* [Aim of the exercise]: Give back an exact copy of the lines below, from the first through the line with "DHT: DHT11 -> AM2302"; please stop there.
Material to process Start Marker
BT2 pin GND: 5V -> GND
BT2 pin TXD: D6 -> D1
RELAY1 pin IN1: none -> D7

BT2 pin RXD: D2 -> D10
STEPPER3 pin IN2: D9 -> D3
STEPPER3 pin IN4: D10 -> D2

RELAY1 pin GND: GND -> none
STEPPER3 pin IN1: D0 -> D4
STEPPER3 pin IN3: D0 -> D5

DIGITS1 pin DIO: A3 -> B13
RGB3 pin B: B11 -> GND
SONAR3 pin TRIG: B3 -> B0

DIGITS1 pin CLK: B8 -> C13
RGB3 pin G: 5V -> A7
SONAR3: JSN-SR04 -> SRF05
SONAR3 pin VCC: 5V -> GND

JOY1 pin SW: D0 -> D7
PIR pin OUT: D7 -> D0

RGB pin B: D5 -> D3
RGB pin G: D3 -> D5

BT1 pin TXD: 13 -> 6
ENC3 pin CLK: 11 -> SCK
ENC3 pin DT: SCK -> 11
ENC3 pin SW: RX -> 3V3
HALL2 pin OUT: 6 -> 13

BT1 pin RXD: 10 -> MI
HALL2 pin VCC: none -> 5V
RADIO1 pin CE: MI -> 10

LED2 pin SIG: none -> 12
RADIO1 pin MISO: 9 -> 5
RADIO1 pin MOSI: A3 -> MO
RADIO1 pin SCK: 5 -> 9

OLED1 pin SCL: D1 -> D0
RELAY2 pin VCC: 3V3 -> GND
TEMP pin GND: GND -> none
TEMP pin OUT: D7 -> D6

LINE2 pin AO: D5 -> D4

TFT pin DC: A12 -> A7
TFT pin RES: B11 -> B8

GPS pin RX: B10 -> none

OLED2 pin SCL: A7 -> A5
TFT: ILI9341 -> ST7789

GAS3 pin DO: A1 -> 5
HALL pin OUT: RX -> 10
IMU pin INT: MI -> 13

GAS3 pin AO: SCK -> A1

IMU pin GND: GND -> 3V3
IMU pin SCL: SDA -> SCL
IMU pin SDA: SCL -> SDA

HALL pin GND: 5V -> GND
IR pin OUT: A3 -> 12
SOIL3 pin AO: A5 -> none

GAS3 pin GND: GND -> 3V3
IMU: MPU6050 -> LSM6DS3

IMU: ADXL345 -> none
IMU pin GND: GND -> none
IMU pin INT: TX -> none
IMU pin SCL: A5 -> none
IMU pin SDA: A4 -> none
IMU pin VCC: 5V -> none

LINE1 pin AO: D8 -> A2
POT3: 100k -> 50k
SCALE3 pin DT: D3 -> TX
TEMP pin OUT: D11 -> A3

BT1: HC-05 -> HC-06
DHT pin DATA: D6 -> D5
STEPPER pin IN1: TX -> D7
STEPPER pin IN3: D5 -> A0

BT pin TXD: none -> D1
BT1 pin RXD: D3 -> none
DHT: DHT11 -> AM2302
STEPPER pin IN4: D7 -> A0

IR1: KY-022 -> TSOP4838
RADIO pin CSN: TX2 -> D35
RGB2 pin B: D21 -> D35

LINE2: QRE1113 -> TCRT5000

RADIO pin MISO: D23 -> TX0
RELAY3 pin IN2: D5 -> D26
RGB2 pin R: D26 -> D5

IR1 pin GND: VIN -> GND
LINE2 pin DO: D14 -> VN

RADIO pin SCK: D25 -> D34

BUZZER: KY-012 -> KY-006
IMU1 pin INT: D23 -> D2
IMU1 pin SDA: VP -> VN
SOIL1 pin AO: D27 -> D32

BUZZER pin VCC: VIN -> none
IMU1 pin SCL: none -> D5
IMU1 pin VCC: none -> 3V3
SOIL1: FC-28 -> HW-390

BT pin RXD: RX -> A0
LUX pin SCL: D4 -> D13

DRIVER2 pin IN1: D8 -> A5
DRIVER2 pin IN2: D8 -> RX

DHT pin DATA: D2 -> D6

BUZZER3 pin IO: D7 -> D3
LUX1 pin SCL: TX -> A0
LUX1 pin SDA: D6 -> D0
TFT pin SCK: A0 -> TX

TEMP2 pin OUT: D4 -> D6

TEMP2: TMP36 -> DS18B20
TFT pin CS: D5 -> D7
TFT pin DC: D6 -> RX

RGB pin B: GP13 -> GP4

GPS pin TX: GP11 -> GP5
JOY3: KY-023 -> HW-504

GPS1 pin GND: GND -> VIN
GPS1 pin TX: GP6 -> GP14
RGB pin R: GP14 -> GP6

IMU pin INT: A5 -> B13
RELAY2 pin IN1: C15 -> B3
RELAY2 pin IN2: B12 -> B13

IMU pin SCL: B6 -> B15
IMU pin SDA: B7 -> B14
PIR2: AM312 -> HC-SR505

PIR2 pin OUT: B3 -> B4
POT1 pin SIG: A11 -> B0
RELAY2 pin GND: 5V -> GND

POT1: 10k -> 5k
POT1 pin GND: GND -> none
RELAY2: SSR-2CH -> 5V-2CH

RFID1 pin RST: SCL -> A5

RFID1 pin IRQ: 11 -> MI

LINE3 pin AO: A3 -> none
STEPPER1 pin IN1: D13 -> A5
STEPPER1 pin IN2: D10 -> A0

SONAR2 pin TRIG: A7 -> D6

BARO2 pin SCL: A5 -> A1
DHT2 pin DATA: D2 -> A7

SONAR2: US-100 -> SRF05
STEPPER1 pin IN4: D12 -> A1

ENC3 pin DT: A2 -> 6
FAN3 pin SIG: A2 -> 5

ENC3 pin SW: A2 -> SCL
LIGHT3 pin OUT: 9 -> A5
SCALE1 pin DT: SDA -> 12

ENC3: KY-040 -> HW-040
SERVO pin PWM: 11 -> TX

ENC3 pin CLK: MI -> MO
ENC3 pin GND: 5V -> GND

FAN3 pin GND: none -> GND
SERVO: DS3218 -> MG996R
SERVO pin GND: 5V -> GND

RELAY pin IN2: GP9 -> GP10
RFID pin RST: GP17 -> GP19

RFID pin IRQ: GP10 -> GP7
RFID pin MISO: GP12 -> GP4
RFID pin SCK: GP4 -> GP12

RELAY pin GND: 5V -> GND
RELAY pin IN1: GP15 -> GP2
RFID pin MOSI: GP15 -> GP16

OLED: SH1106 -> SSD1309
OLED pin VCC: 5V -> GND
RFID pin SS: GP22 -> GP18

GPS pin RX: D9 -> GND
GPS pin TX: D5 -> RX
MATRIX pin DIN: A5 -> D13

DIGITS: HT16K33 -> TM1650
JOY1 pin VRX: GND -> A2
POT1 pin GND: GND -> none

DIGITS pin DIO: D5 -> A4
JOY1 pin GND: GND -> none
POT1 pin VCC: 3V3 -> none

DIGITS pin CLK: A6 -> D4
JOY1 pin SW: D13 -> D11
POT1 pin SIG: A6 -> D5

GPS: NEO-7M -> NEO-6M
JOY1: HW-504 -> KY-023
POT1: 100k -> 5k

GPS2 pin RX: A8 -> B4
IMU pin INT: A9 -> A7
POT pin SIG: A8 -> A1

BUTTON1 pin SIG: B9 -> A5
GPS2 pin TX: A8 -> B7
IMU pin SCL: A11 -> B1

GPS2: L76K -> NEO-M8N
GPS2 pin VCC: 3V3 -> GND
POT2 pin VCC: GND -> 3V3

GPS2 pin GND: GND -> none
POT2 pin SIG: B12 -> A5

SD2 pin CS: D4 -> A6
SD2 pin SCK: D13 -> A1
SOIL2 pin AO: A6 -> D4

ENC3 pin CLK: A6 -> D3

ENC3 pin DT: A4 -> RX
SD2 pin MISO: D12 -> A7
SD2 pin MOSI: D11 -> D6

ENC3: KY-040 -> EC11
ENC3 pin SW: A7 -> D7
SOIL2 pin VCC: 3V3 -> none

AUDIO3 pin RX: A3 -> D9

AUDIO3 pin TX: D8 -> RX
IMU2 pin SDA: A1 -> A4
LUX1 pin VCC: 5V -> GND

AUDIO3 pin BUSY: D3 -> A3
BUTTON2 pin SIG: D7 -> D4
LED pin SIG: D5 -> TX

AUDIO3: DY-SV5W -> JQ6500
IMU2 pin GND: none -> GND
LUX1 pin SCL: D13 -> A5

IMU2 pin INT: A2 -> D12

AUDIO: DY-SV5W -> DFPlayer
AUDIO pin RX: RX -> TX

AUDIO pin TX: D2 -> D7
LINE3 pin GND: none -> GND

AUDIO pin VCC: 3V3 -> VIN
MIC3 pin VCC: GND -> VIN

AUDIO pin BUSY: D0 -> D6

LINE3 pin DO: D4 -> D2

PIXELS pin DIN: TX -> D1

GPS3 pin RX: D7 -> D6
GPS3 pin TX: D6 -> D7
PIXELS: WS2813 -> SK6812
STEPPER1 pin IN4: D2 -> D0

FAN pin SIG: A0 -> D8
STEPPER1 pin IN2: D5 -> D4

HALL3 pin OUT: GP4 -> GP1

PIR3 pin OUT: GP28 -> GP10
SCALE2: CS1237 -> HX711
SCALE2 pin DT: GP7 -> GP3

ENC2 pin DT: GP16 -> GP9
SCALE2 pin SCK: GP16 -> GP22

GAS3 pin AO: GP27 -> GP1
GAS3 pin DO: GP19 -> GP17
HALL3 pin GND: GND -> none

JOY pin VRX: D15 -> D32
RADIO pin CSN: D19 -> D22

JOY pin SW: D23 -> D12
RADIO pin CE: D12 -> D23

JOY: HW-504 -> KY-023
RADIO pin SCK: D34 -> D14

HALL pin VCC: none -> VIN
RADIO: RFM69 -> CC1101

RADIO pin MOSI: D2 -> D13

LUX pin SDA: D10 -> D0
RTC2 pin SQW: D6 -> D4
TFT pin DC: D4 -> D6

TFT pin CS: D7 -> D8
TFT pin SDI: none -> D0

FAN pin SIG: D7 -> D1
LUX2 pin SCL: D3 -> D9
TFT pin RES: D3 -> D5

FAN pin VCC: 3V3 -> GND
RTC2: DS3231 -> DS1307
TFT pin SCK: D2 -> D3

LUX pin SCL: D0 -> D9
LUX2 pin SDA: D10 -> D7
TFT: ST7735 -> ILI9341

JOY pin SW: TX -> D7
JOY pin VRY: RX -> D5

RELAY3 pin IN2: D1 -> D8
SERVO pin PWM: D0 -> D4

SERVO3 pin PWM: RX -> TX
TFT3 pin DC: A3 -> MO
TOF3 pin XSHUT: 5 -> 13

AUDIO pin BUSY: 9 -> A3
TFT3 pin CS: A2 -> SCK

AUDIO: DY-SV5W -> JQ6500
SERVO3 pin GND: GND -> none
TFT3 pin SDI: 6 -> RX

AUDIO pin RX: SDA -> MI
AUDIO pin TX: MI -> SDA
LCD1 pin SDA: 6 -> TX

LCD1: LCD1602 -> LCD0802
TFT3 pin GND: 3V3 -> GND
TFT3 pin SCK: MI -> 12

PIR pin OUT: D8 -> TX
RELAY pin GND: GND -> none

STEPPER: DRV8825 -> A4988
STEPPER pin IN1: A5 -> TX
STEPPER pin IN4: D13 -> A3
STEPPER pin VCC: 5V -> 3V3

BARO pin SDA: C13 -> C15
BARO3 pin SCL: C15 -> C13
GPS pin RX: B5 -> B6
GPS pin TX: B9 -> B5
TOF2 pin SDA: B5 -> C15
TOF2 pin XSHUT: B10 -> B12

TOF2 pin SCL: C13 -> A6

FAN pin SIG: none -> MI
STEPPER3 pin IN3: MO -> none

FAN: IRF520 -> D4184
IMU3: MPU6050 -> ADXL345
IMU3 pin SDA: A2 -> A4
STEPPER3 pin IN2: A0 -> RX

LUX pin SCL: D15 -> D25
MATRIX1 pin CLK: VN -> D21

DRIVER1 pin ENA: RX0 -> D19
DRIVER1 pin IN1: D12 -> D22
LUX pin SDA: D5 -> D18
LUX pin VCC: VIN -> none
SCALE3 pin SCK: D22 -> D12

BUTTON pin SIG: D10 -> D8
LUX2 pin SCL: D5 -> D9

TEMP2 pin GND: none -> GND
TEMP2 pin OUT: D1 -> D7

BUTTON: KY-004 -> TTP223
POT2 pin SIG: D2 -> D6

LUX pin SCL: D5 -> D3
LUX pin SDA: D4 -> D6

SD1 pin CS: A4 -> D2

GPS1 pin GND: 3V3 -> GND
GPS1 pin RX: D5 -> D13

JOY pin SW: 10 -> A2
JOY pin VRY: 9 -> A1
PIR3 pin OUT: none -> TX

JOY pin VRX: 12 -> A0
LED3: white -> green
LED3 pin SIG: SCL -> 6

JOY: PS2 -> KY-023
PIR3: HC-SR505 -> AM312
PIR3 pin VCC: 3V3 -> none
Material to process End Marker
* [Solution to the problem]:
BT2 pin GND: 5V -> GND
BT2 pin TXD: D6 -> D1
RELAY1 pin IN1: none -> D7

BT2 pin RXD: D2 -> D10
STEPPER3 pin IN2: D9 -> D3
STEPPER3 pin IN4: D10 -> D2

RELAY1 pin GND: GND -> none
STEPPER3 pin IN1: D0 -> D4
STEPPER3 pin IN3: D0 -> D5

DIGITS1 pin DIO: A3 -> B13
RGB3 pin B: B11 -> GND
SONAR3 pin TRIG: B3 -> B0

DIGITS1 pin CLK: B8 -> C13
RGB3 pin G: 5V -> A7
SONAR3: JSN-SR04 -> SRF05
SONAR3 pin VCC: 5V -> GND

JOY1 pin SW: D0 -> D7
PIR pin OUT: D7 -> D0

RGB pin B: D5 -> D3
RGB pin G: D3 -> D5

BT1 pin TXD: 13 -> 6
ENC3 pin CLK: 11 -> SCK
ENC3 pin DT: SCK -> 11
ENC3 pin SW: RX -> 3V3
HALL2 pin OUT: 6 -> 13

BT1 pin RXD: 10 -> MI
HALL2 pin VCC: none -> 5V
RADIO1 pin CE: MI -> 10

LED2 pin SIG: none -> 12
RADIO1 pin MISO: 9 -> 5
RADIO1 pin MOSI: A3 -> MO
RADIO1 pin SCK: 5 -> 9

OLED1 pin SCL: D1 -> D0
RELAY2 pin VCC: 3V3 -> GND
TEMP pin GND: GND -> none
TEMP pin OUT: D7 -> D6

LINE2 pin AO: D5 -> D4

TFT pin DC: A12 -> A7
TFT pin RES: B11 -> B8

GPS pin RX: B10 -> none

OLED2 pin SCL: A7 -> A5
TFT: ILI9341 -> ST7789

GAS3 pin DO: A1 -> 5
HALL pin OUT: RX -> 10
IMU pin INT: MI -> 13

GAS3 pin AO: SCK -> A1

IMU pin GND: GND -> 3V3
IMU pin SCL: SDA -> SCL
IMU pin SDA: SCL -> SDA

HALL pin GND: 5V -> GND
IR pin OUT: A3 -> 12
SOIL3 pin AO: A5 -> none

GAS3 pin GND: GND -> 3V3
IMU: MPU6050 -> LSM6DS3

IMU: ADXL345 -> none
IMU pin GND: GND -> none
IMU pin INT: TX -> none
IMU pin SCL: A5 -> none
IMU pin SDA: A4 -> none
IMU pin VCC: 5V -> none

LINE1 pin AO: D8 -> A2
POT3: 100k -> 50k
SCALE3 pin DT: D3 -> TX
TEMP pin OUT: D11 -> A3

BT1: HC-05 -> HC-06
DHT pin DATA: D6 -> D5
STEPPER pin IN1: TX -> D7
STEPPER pin IN3: D5 -> A0

BT pin TXD: none -> D1
BT1 pin RXD: D3 -> none
DHT: DHT11 -> AM2302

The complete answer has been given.